What you have to do: Only the pictures are to be dropped; the rest of the data below is to be duplicated exactly.
(Beginning of Task material)
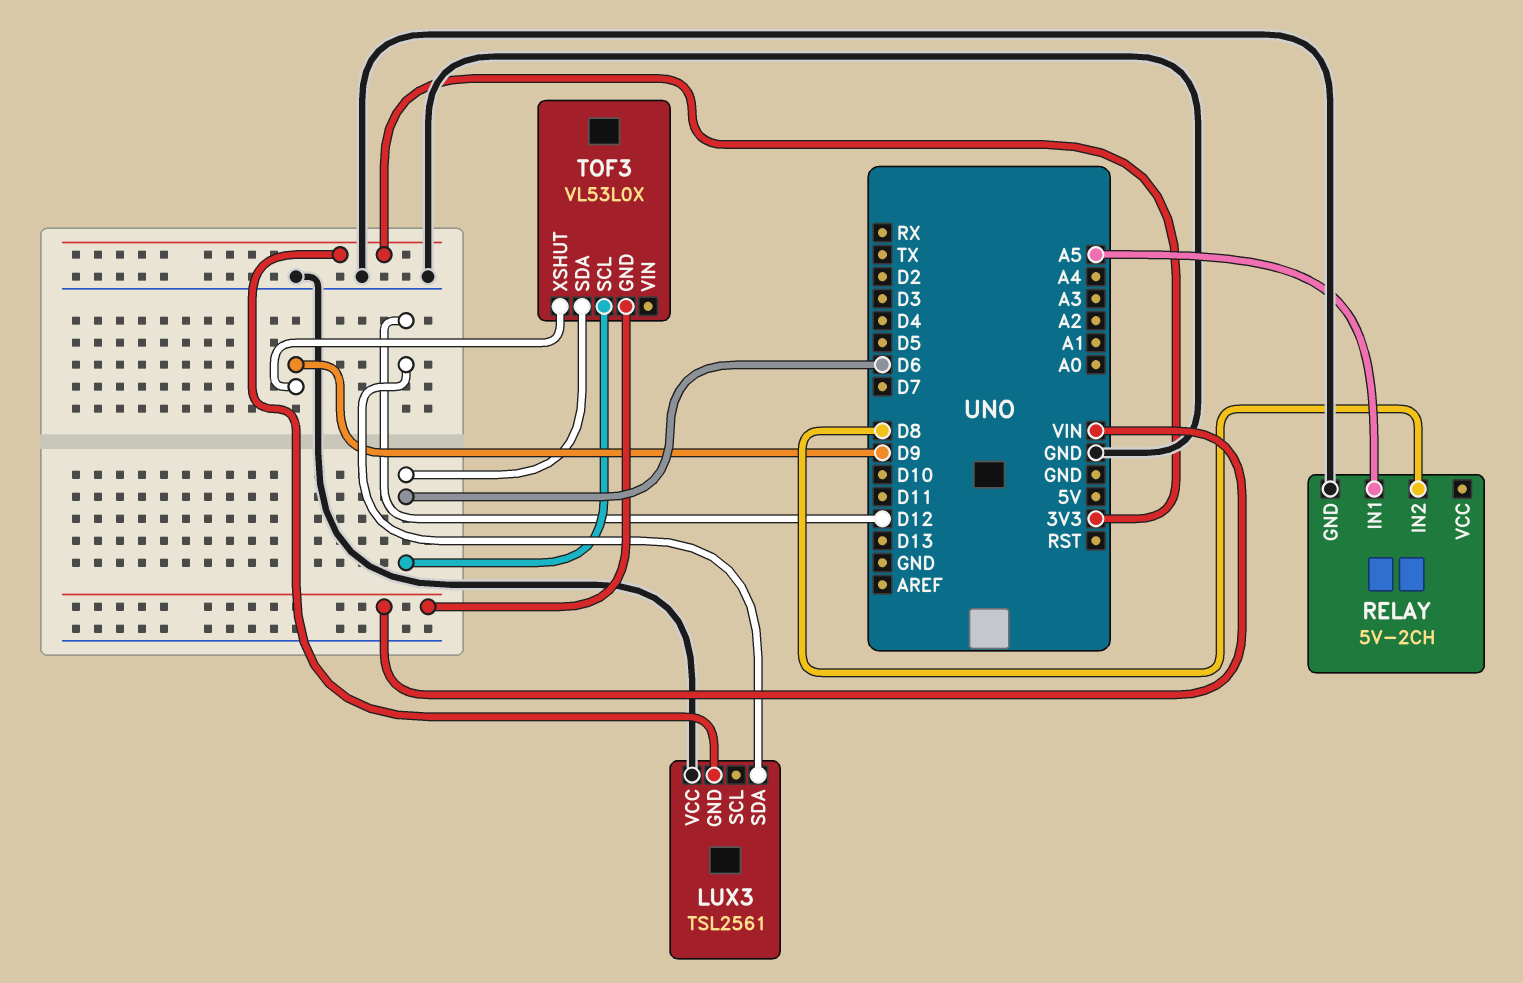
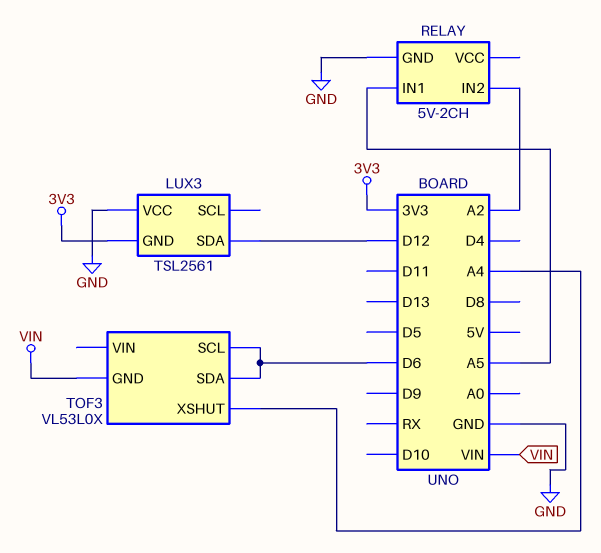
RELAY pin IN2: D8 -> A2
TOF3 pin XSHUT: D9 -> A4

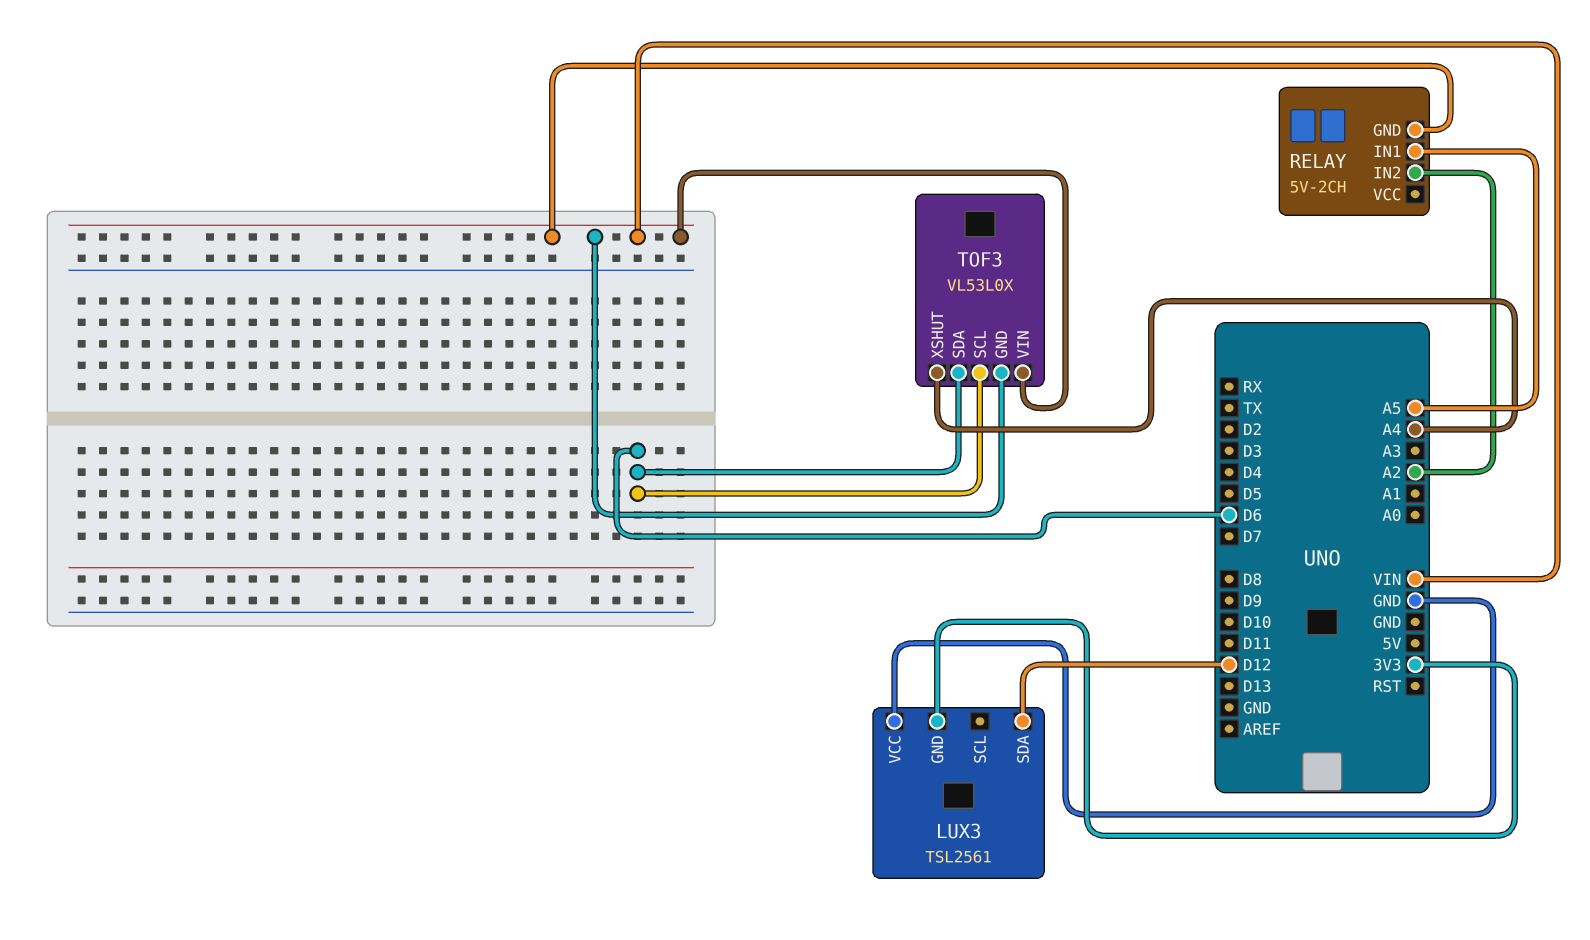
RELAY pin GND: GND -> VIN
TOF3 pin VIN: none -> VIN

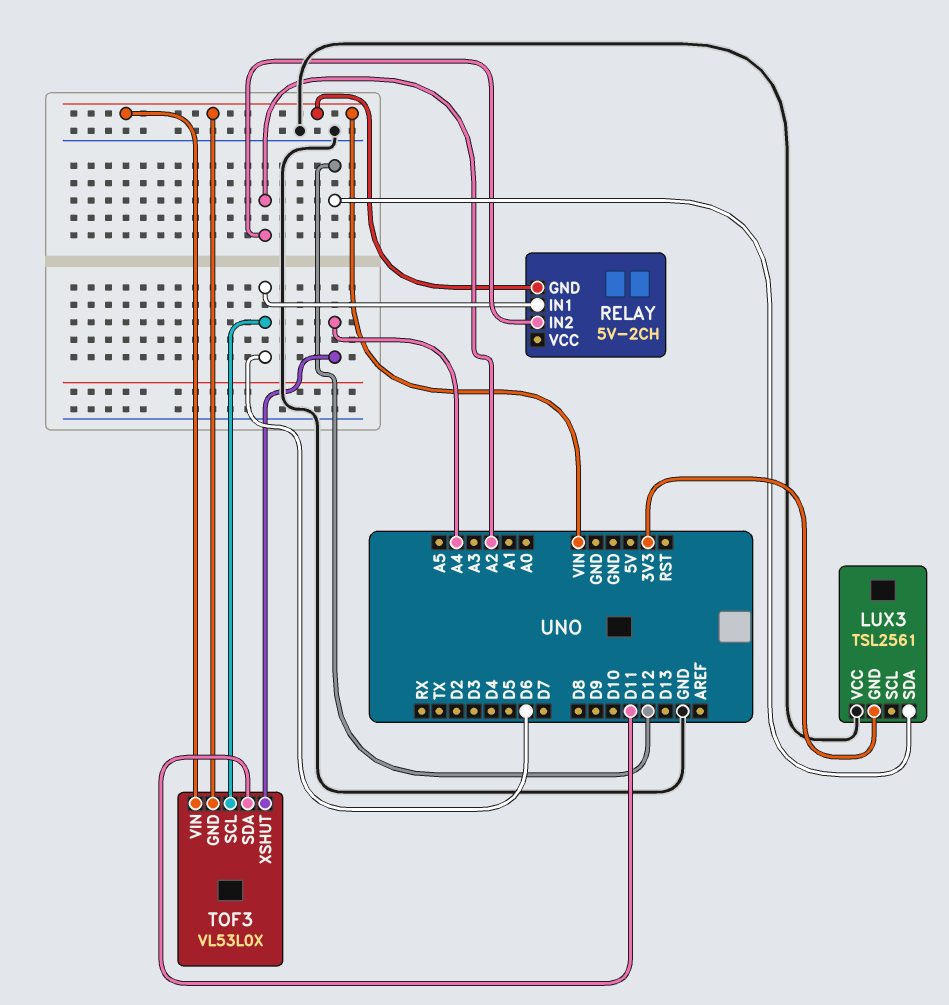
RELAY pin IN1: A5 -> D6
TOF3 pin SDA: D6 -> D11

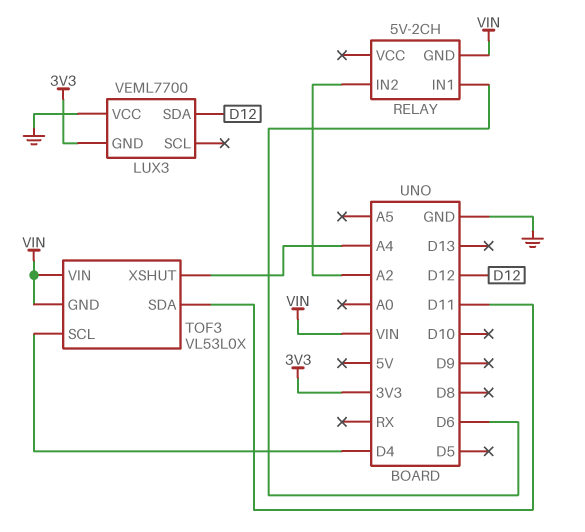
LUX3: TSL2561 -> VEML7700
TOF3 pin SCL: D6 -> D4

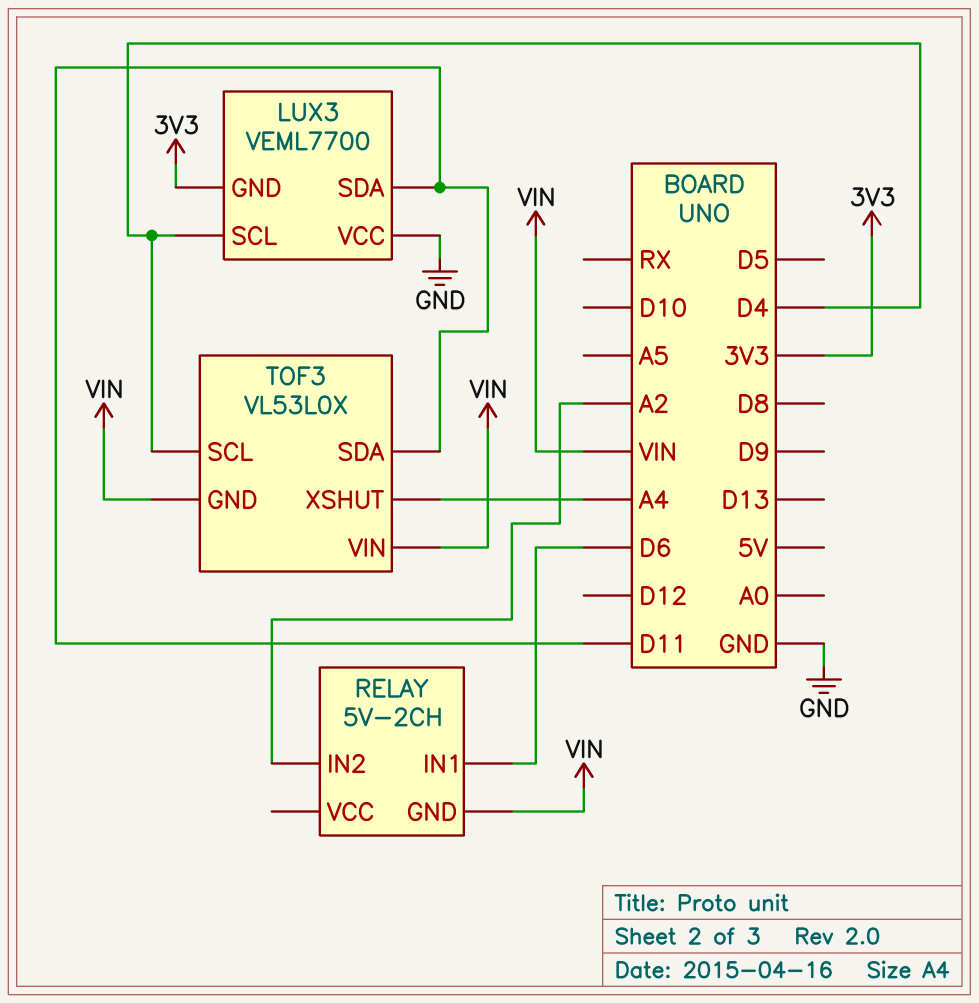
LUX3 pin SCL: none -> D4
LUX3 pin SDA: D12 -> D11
(End of Task material)
Response area:
RELAY pin IN2: D8 -> A2
TOF3 pin XSHUT: D9 -> A4

RELAY pin GND: GND -> VIN
TOF3 pin VIN: none -> VIN

RELAY pin IN1: A5 -> D6
TOF3 pin SDA: D6 -> D11

LUX3: TSL2561 -> VEML7700
TOF3 pin SCL: D6 -> D4

LUX3 pin SCL: none -> D4
LUX3 pin SDA: D12 -> D11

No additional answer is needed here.